EXERCISE REQUIREMENTS =
Output each record below exactly, leaving any picture out of the copy.

::: DATA IN THIS EXERCISE

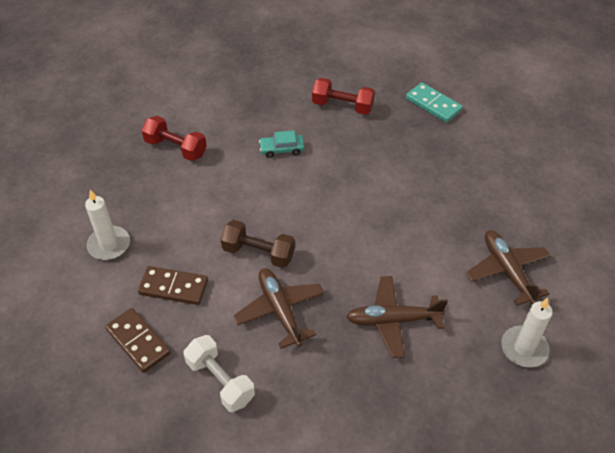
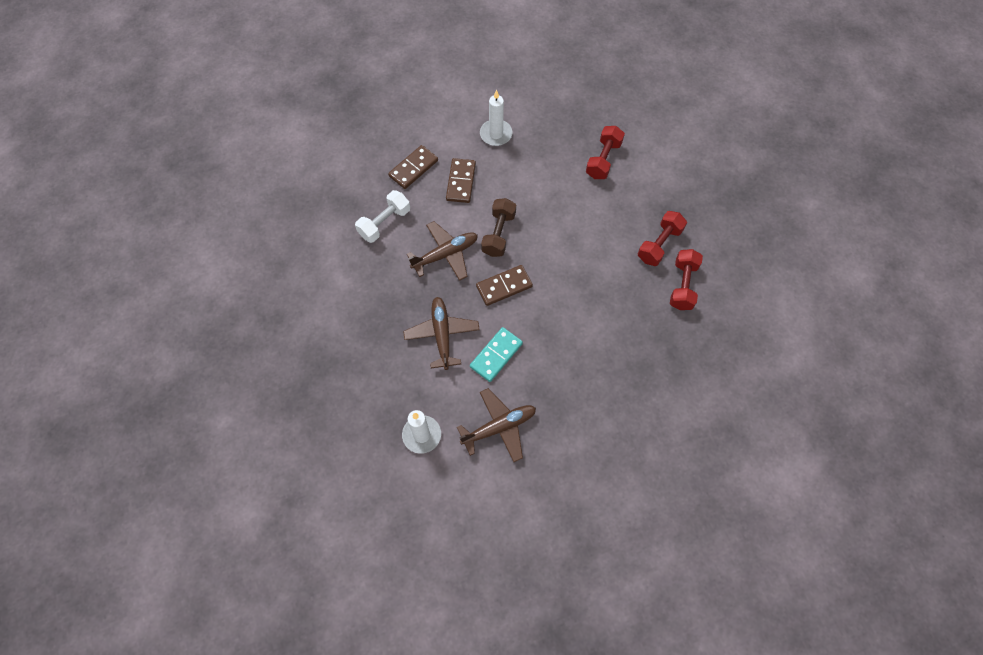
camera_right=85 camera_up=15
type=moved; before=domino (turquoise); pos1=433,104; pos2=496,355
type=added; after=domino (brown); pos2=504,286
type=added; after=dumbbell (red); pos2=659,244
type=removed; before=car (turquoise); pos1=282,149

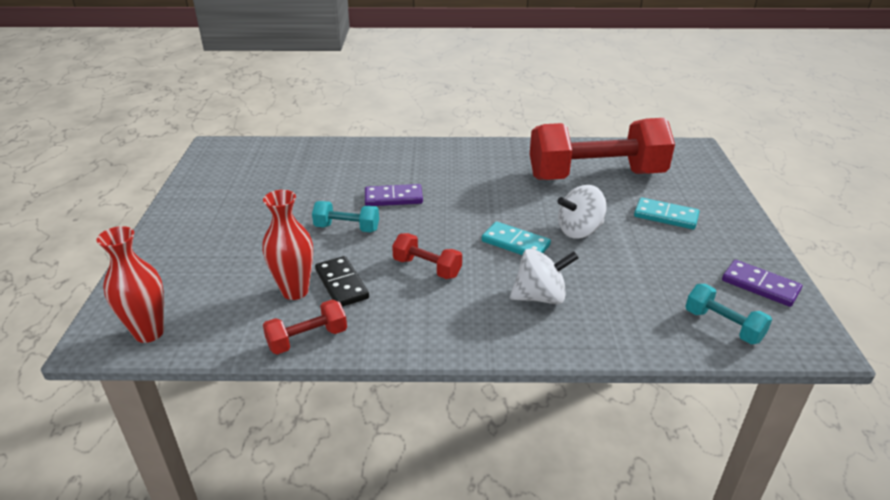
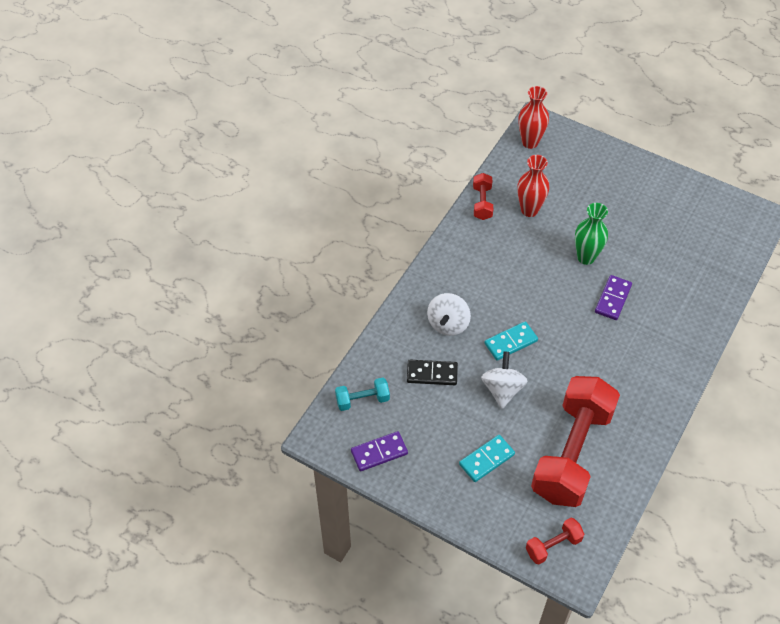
camera_right=120 camera_up=20
type=moved; before=domino (black); pos1=341,284; pos2=432,374
type=moved; before=dumbbell (red); pos1=427,268; pos2=553,546
type=replaced; before=dumbbell (turquoise); after=vase (green); pos1=347,228; pos2=586,257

::::::

OUTPUT BELOW =
camera_right=85 camera_up=15
type=moved; before=domino (turquoise); pos1=433,104; pos2=496,355
type=added; after=domino (brown); pos2=504,286
type=added; after=dumbbell (red); pos2=659,244
type=removed; before=car (turquoise); pos1=282,149

camera_right=120 camera_up=20
type=moved; before=domino (black); pos1=341,284; pos2=432,374
type=moved; before=dumbbell (red); pos1=427,268; pos2=553,546
type=replaced; before=dumbbell (turquoise); after=vase (green); pos1=347,228; pos2=586,257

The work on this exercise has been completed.